* To-do item: For the records that follow, please set down exactly the lines between the one holding "camera: 50 degrees right, 5 degrees down" and the one holding "none -> grey robot [581,341,632,416]", inclusive, and only those.

* Records:
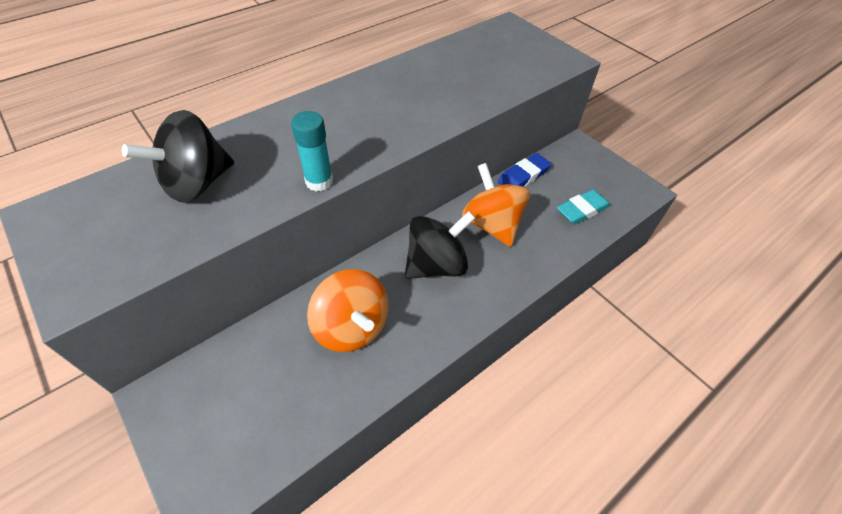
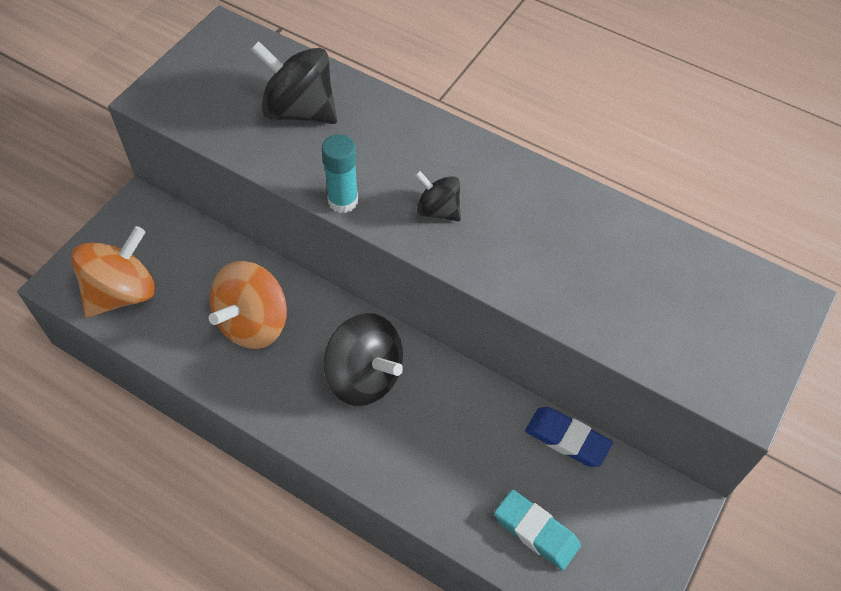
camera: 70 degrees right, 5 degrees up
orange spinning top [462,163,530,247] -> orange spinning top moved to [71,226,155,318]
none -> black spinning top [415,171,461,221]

* * *

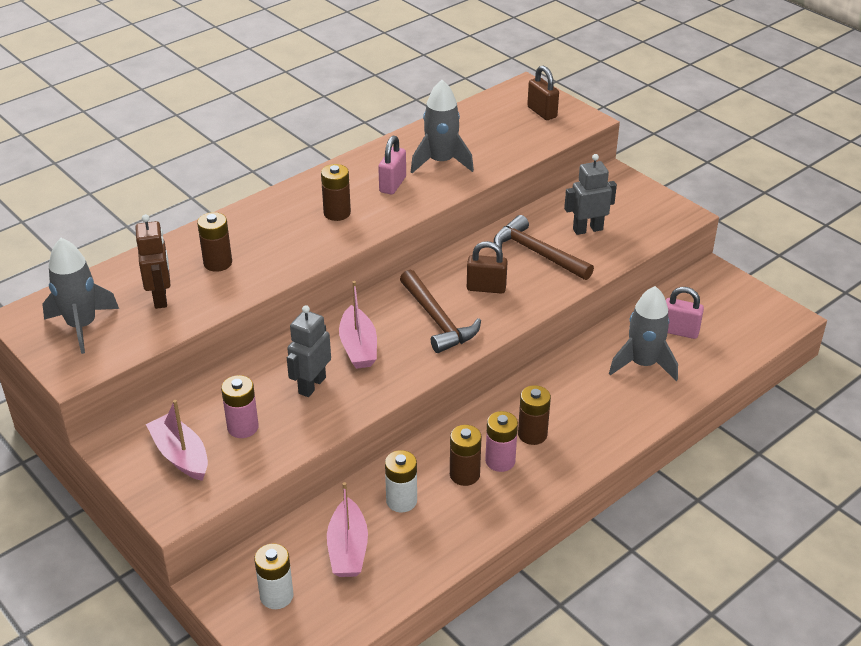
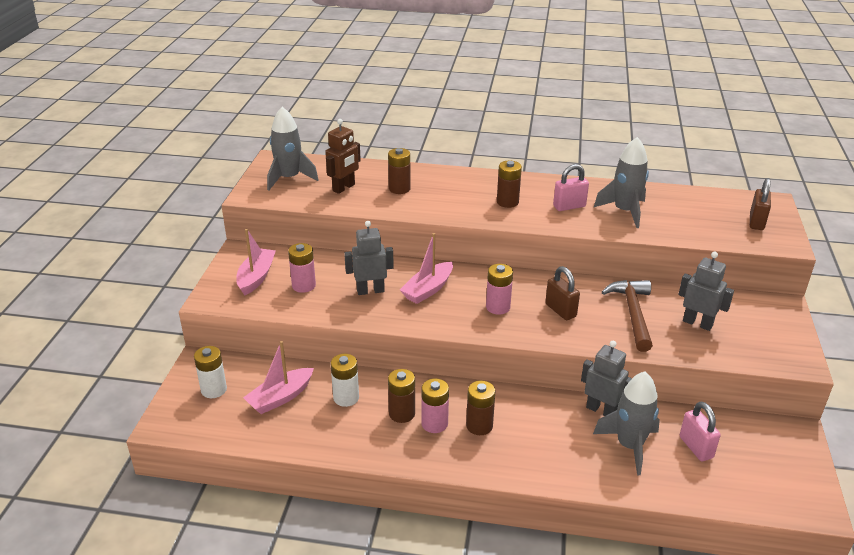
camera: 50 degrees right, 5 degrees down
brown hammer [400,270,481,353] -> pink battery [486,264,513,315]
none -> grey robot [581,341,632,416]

* Answer to the exercise:
camera: 50 degrees right, 5 degrees down
brown hammer [400,270,481,353] -> pink battery [486,264,513,315]
none -> grey robot [581,341,632,416]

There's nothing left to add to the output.